= Your task =
Exactly as they appear below, repeat the lines from the one with "camera: 55 degrees left, 5 degrees up" through the one with "replaced: BLACK HOUSE", and no others.

= Working data =
Start of Block
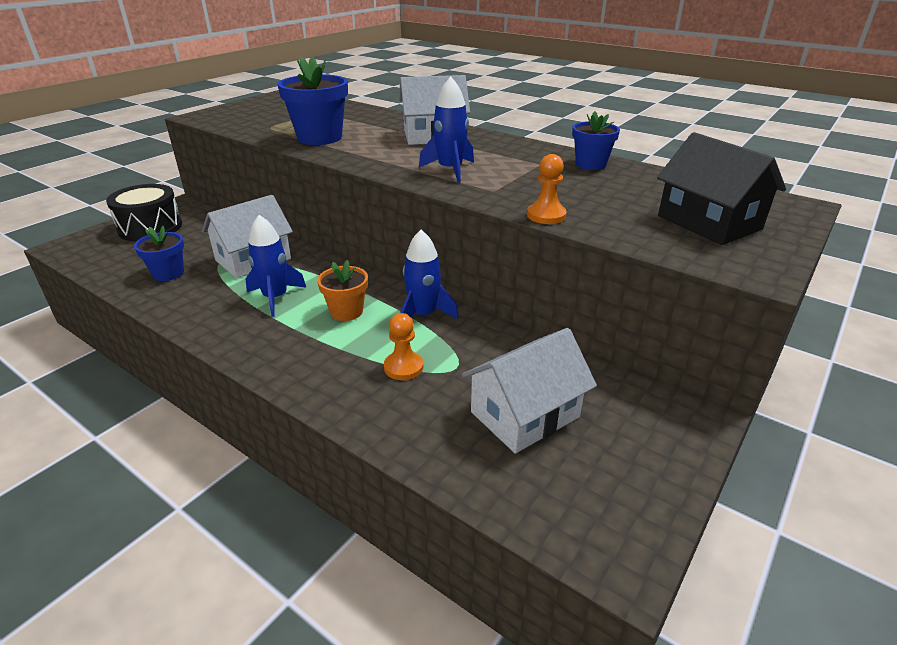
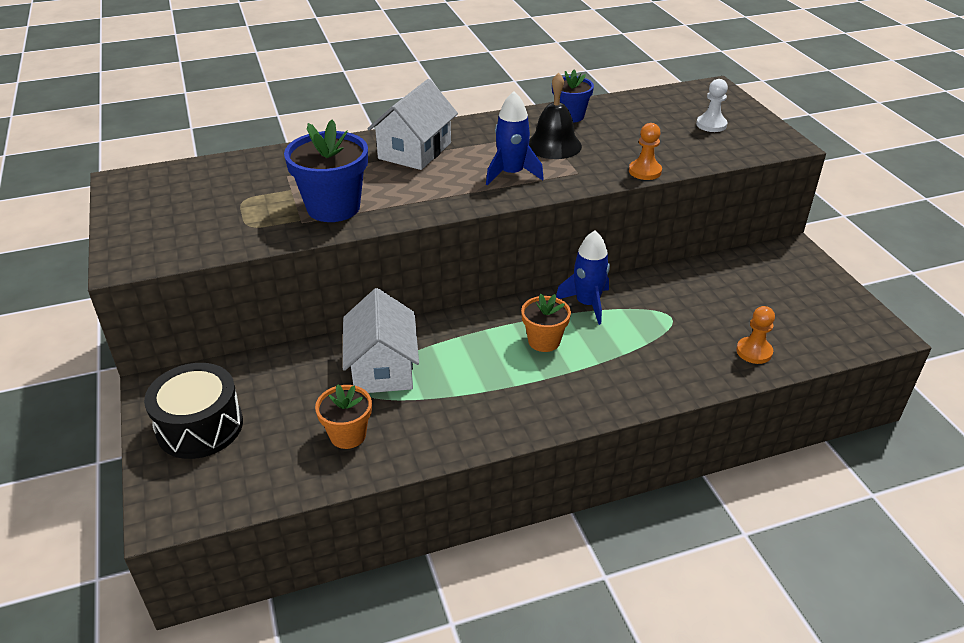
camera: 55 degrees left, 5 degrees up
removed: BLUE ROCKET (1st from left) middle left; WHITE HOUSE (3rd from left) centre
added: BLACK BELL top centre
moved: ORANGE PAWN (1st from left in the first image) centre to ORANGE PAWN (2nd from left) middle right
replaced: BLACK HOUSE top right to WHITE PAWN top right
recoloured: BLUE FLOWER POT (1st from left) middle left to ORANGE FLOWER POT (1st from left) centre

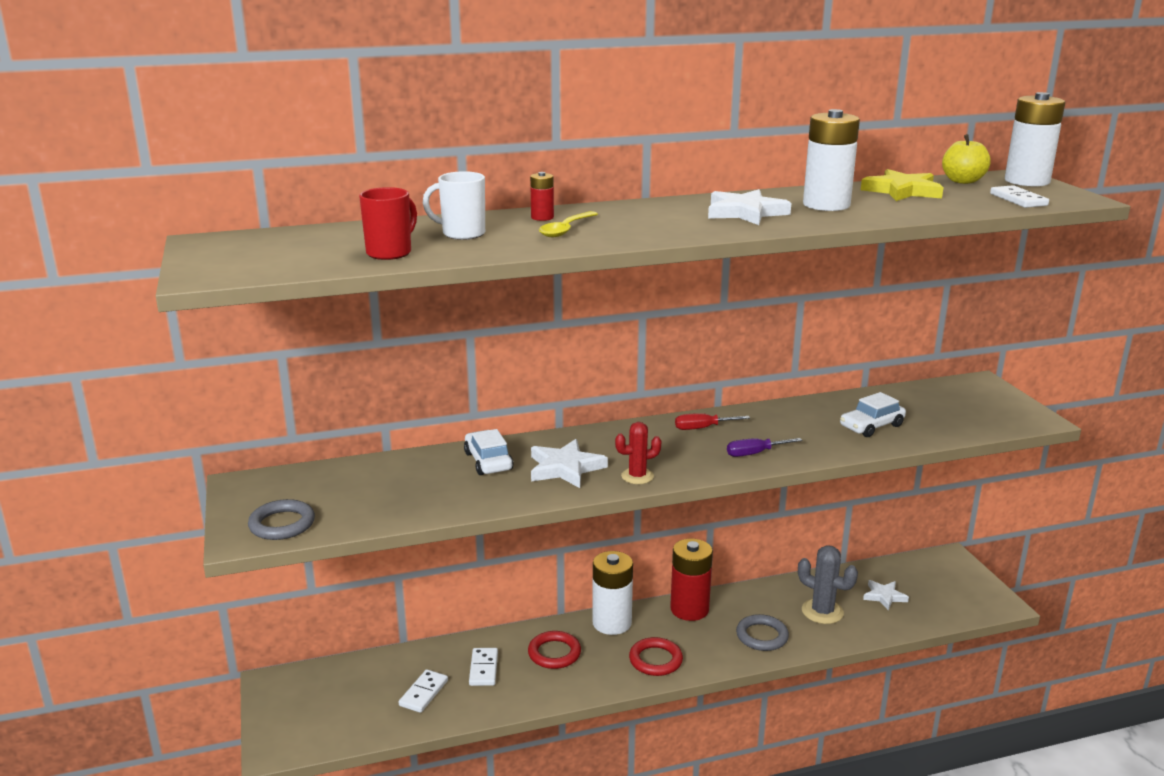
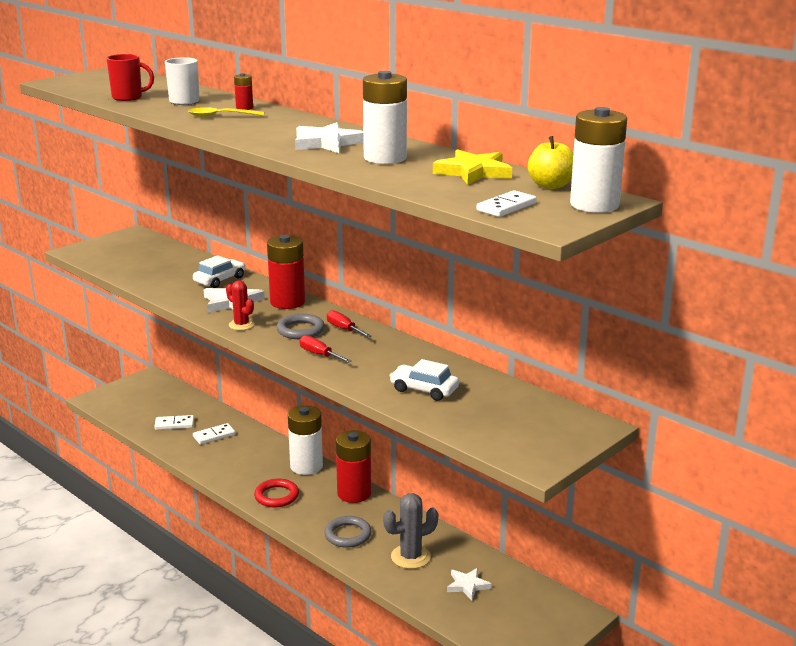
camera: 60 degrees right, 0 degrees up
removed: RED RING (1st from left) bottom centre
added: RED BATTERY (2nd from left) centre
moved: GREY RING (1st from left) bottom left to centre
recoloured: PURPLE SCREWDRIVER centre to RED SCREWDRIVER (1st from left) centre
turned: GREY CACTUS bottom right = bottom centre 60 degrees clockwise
End of Block
Start of Block
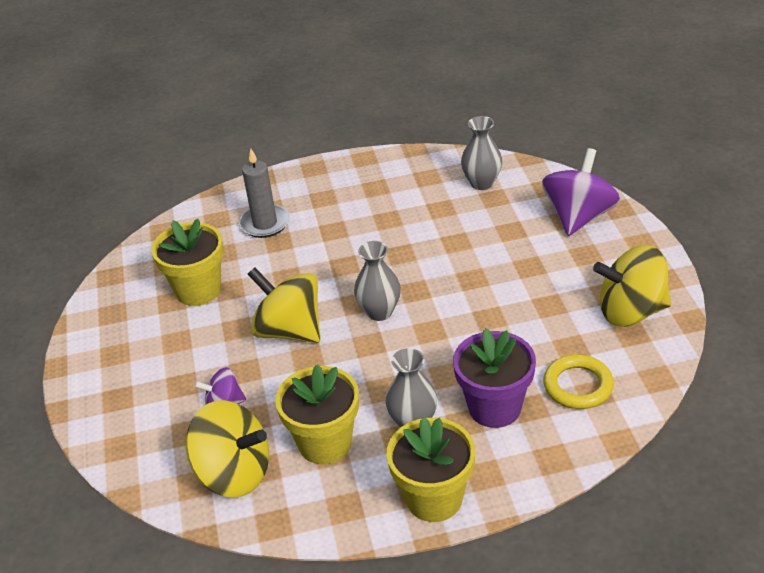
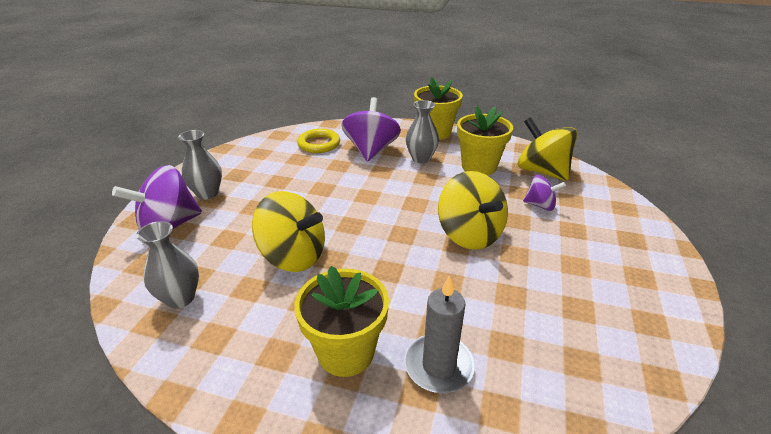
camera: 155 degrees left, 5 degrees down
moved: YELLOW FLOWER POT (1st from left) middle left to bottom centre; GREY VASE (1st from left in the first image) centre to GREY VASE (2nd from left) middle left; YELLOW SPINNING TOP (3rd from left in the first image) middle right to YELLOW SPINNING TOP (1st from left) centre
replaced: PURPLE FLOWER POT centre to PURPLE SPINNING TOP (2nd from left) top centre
End of Block
= Response area =
camera: 55 degrees left, 5 degrees up
removed: BLUE ROCKET (1st from left) middle left; WHITE HOUSE (3rd from left) centre
added: BLACK BELL top centre
moved: ORANGE PAWN (1st from left in the first image) centre to ORANGE PAWN (2nd from left) middle right
replaced: BLACK HOUSE top right to WHITE PAWN top right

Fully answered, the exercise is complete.